Here are the records. Write out exactly the lines between the one holding "in_second: [490, 192, 633, 284]" and the one holding "in_second: [322, 211, 412, 277]", inclusive.
┌─ Dataset
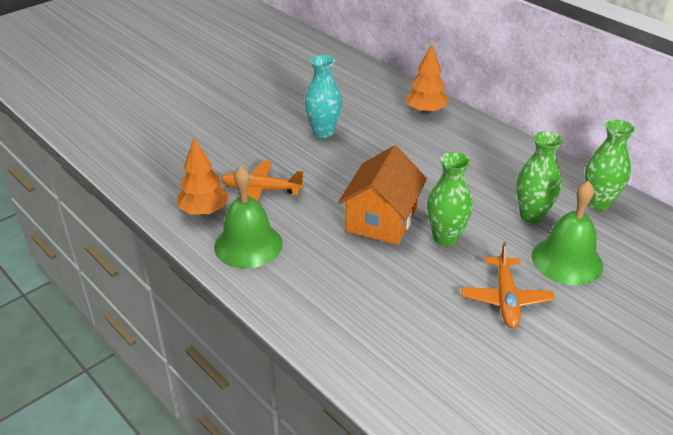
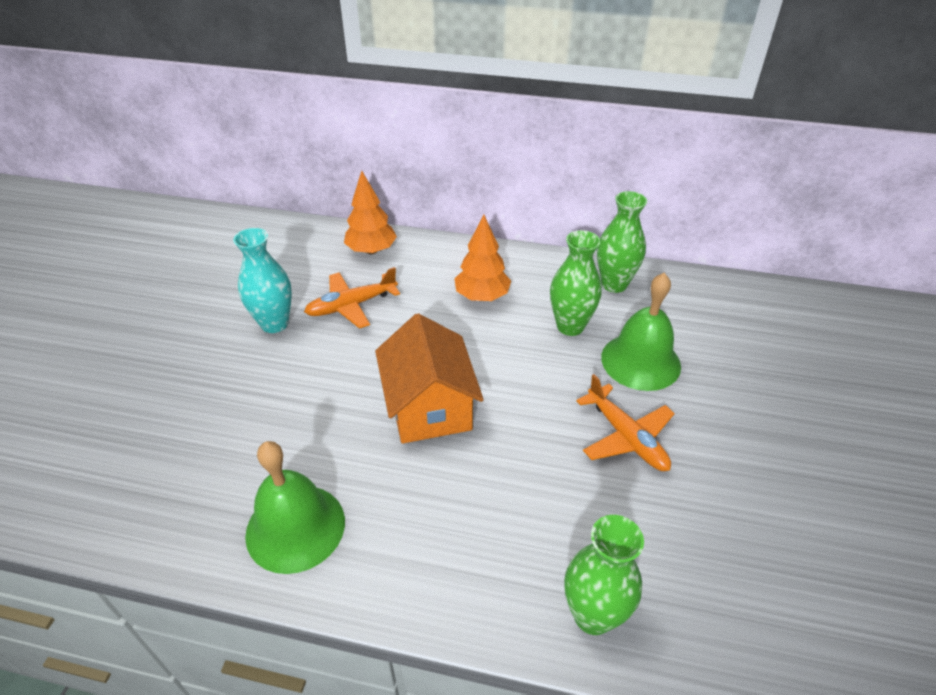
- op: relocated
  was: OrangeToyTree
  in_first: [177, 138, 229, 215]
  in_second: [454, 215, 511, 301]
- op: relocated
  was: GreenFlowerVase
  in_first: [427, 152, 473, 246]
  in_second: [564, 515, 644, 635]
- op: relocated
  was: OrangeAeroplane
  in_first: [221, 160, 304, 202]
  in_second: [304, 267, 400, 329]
└─
┌─ Dataset
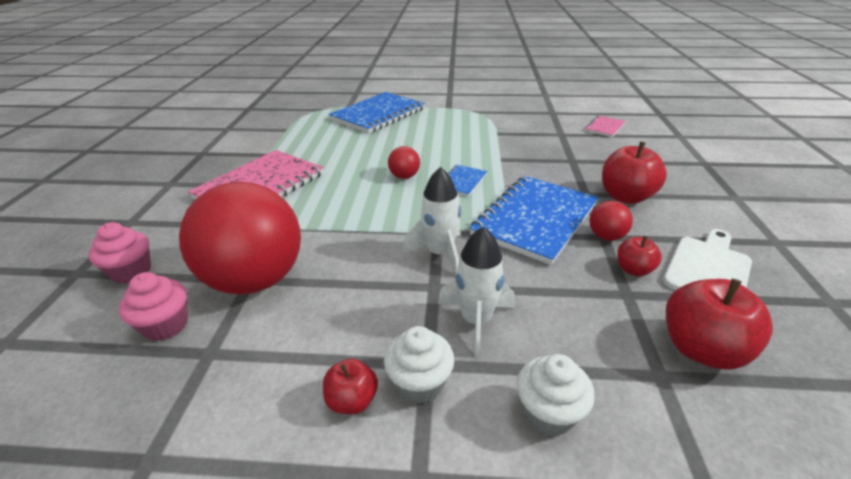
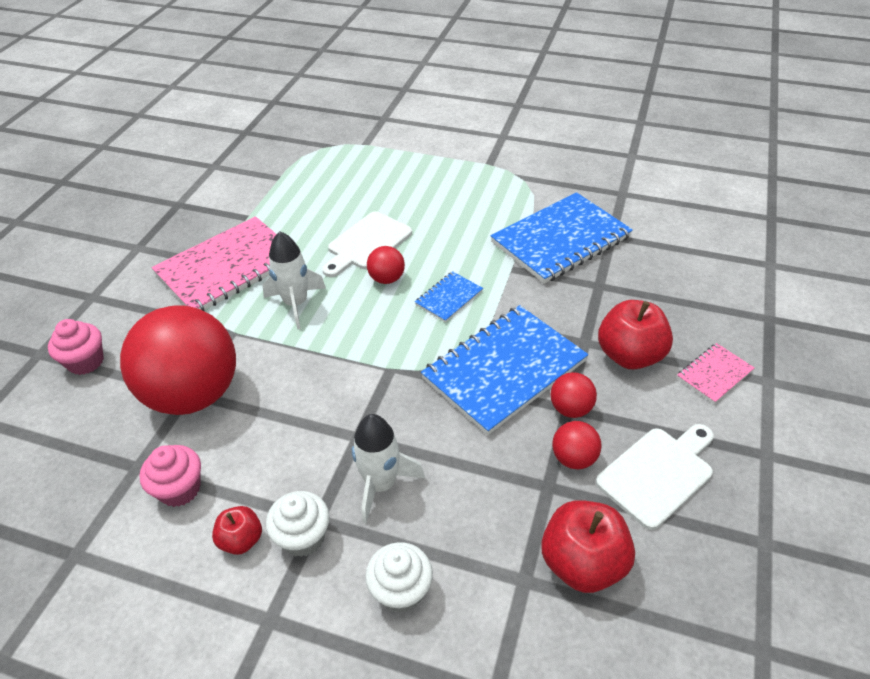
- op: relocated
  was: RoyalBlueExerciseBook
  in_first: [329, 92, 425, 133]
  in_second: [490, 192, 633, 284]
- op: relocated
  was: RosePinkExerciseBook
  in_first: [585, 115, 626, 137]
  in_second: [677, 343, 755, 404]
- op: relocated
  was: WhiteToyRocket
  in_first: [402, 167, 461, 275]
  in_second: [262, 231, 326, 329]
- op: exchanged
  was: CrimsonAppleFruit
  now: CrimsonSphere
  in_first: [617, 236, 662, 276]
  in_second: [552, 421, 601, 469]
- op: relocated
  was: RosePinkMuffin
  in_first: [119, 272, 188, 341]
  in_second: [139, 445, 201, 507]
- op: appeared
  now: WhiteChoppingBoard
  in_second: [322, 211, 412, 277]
└─
Task output:
  in_second: [490, 192, 633, 284]
- op: relocated
  was: RosePinkExerciseBook
  in_first: [585, 115, 626, 137]
  in_second: [677, 343, 755, 404]
- op: relocated
  was: WhiteToyRocket
  in_first: [402, 167, 461, 275]
  in_second: [262, 231, 326, 329]
- op: exchanged
  was: CrimsonAppleFruit
  now: CrimsonSphere
  in_first: [617, 236, 662, 276]
  in_second: [552, 421, 601, 469]
- op: relocated
  was: RosePinkMuffin
  in_first: [119, 272, 188, 341]
  in_second: [139, 445, 201, 507]
- op: appeared
  now: WhiteChoppingBoard
  in_second: [322, 211, 412, 277]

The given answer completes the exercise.